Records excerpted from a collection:
○ ○ ○

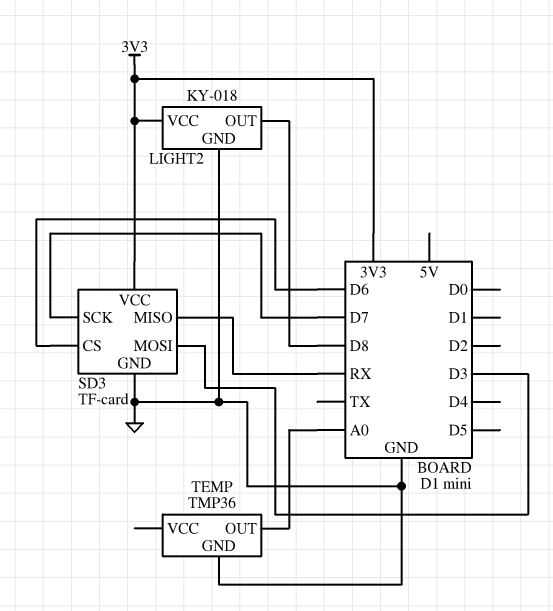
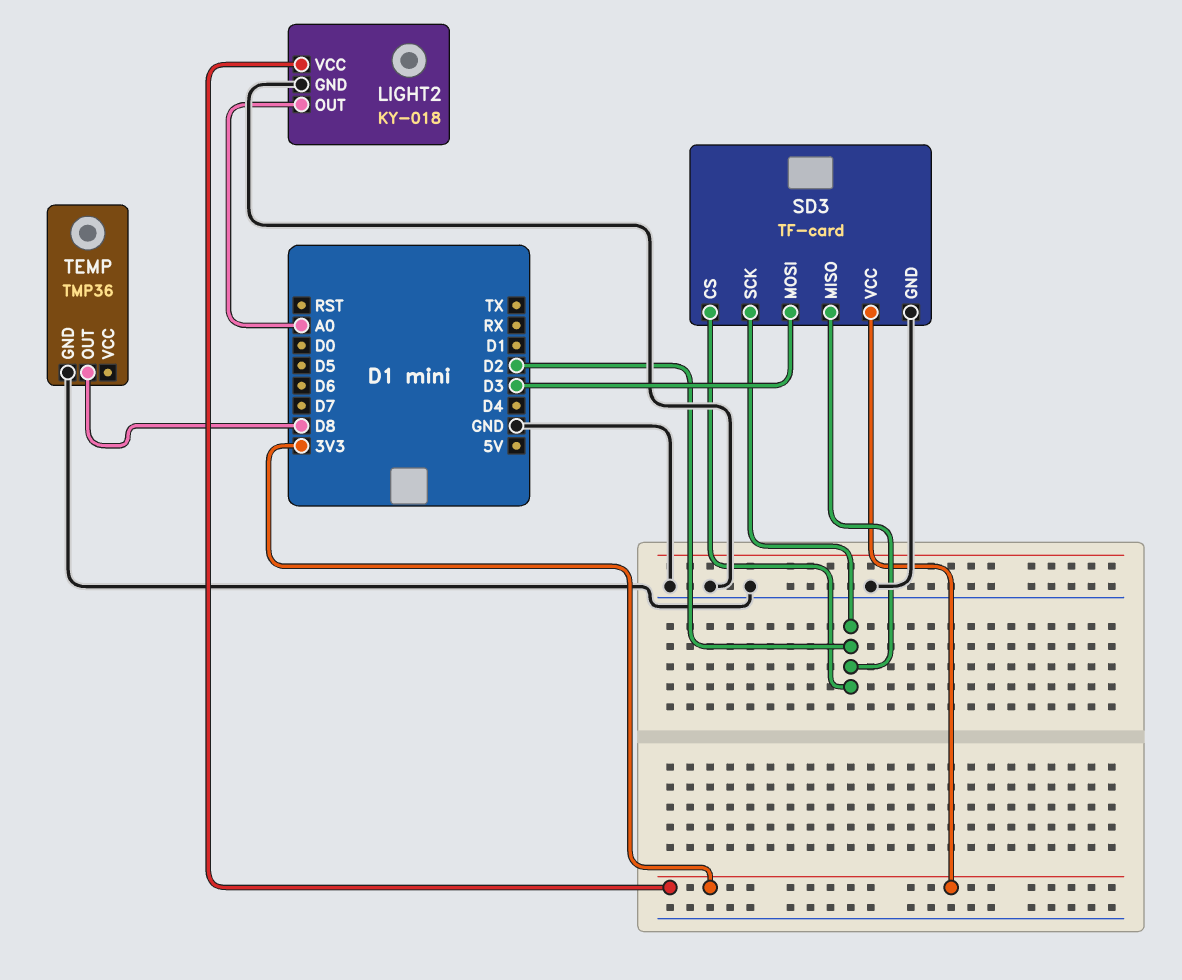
LIGHT2 pin OUT: D8 -> A0
SD3 pin CS: D6 -> D2
SD3 pin MISO: RX -> D2
SD3 pin SCK: D7 -> D2
TEMP pin OUT: A0 -> D8

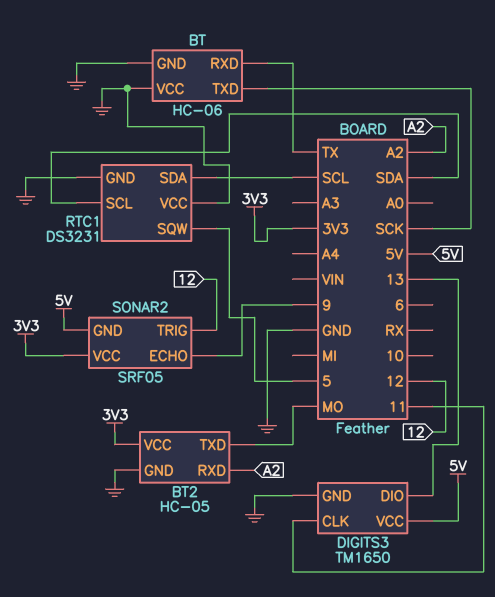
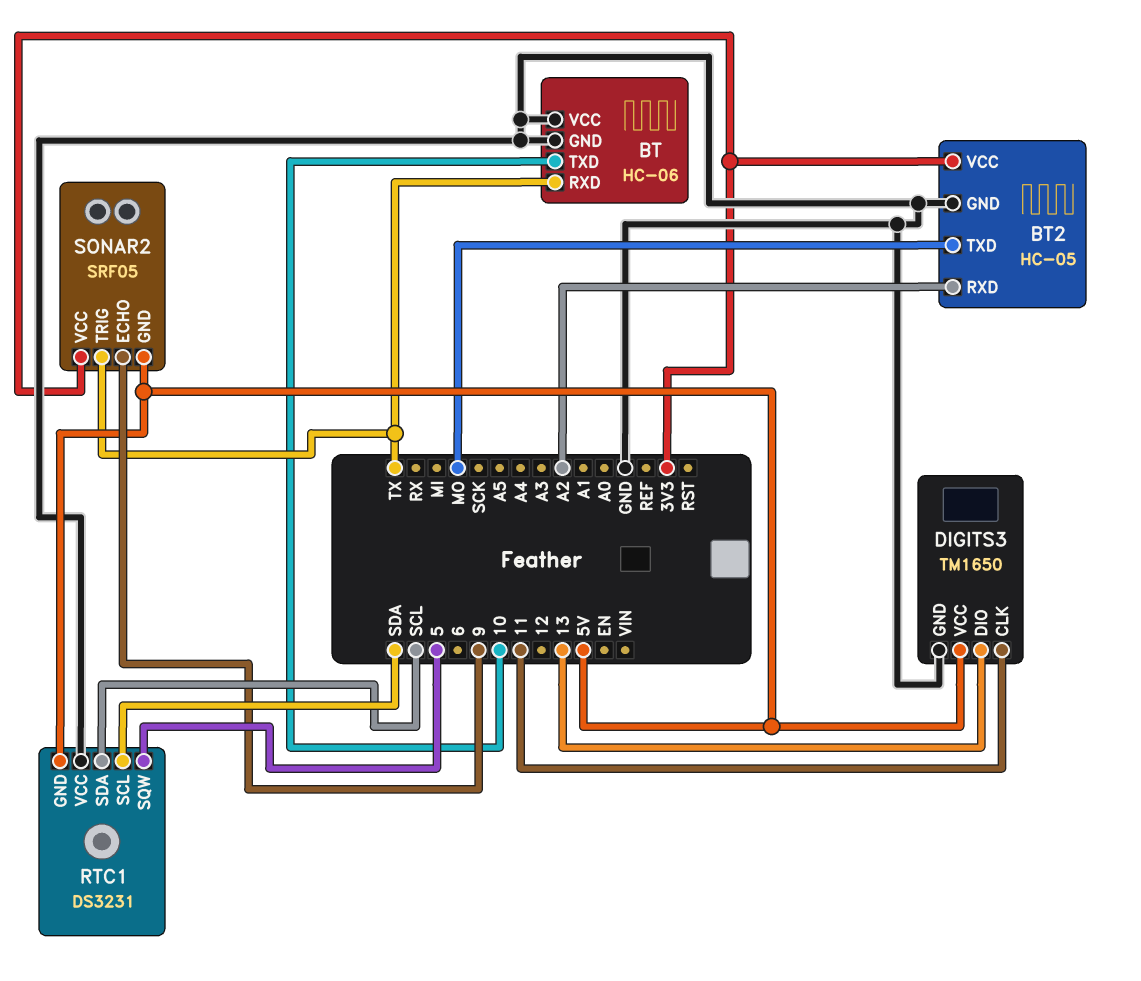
BT pin TXD: SCK -> 10
RTC1 pin GND: GND -> 5V
SONAR2 pin TRIG: 12 -> TX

○ ○ ○

__Task goal__
Omit the pictures and retype exactly the lines from the one containing "TEMP pin OUT: A0 -> D8" through the end of the entries above.

__Reply__
TEMP pin OUT: A0 -> D8

BT pin TXD: SCK -> 10
RTC1 pin GND: GND -> 5V
SONAR2 pin TRIG: 12 -> TX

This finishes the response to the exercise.